── Information provided ──
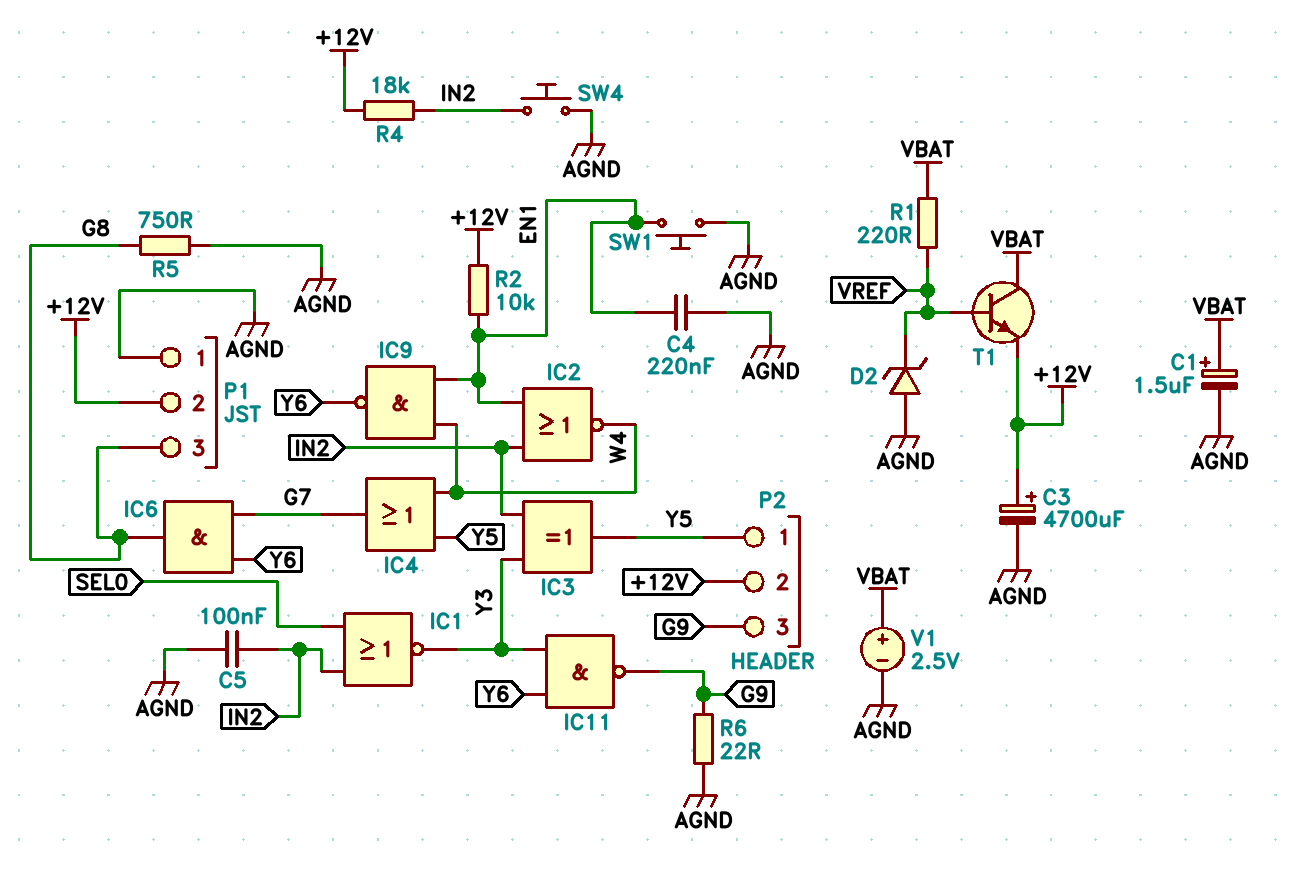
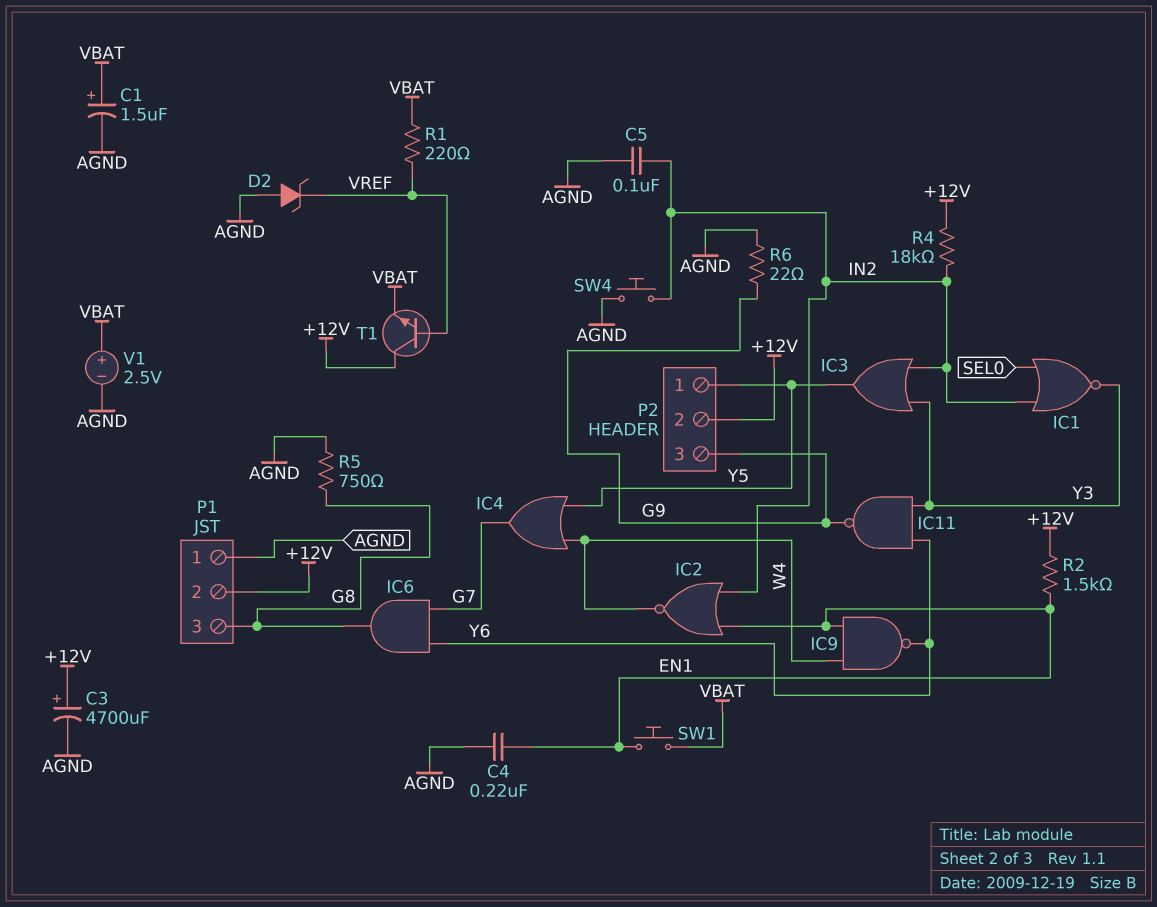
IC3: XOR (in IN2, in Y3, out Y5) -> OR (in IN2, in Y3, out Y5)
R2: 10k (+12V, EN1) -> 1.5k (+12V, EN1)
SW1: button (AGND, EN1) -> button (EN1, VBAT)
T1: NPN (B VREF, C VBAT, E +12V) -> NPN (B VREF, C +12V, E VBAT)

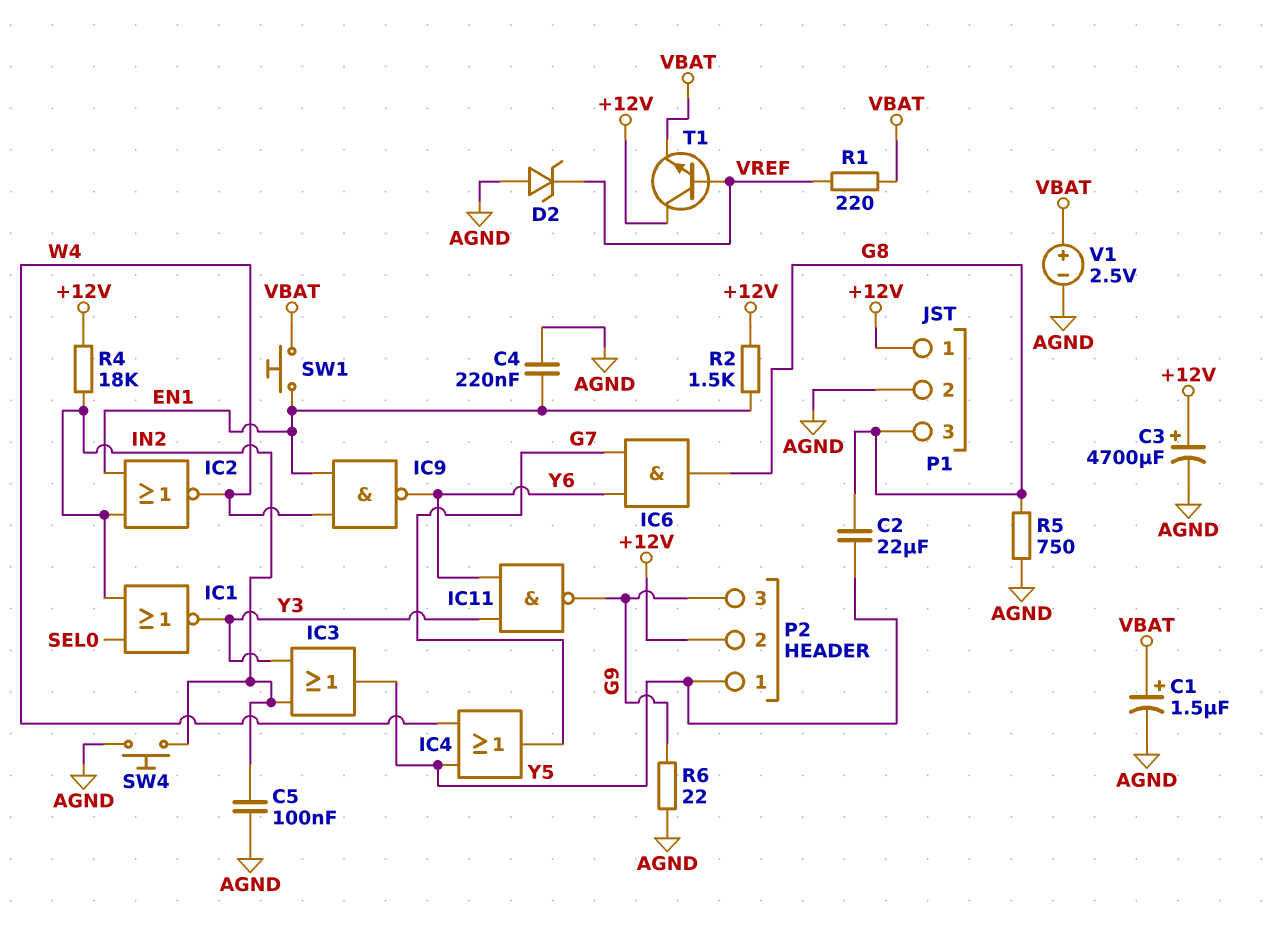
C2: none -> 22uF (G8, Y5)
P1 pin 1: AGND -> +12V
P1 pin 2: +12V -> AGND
───
Your assignment: Which lines of the data include "VBAT"? Copy each of them.

Solved exercise:
SW1: button (AGND, EN1) -> button (EN1, VBAT)
T1: NPN (B VREF, C VBAT, E +12V) -> NPN (B VREF, C +12V, E VBAT)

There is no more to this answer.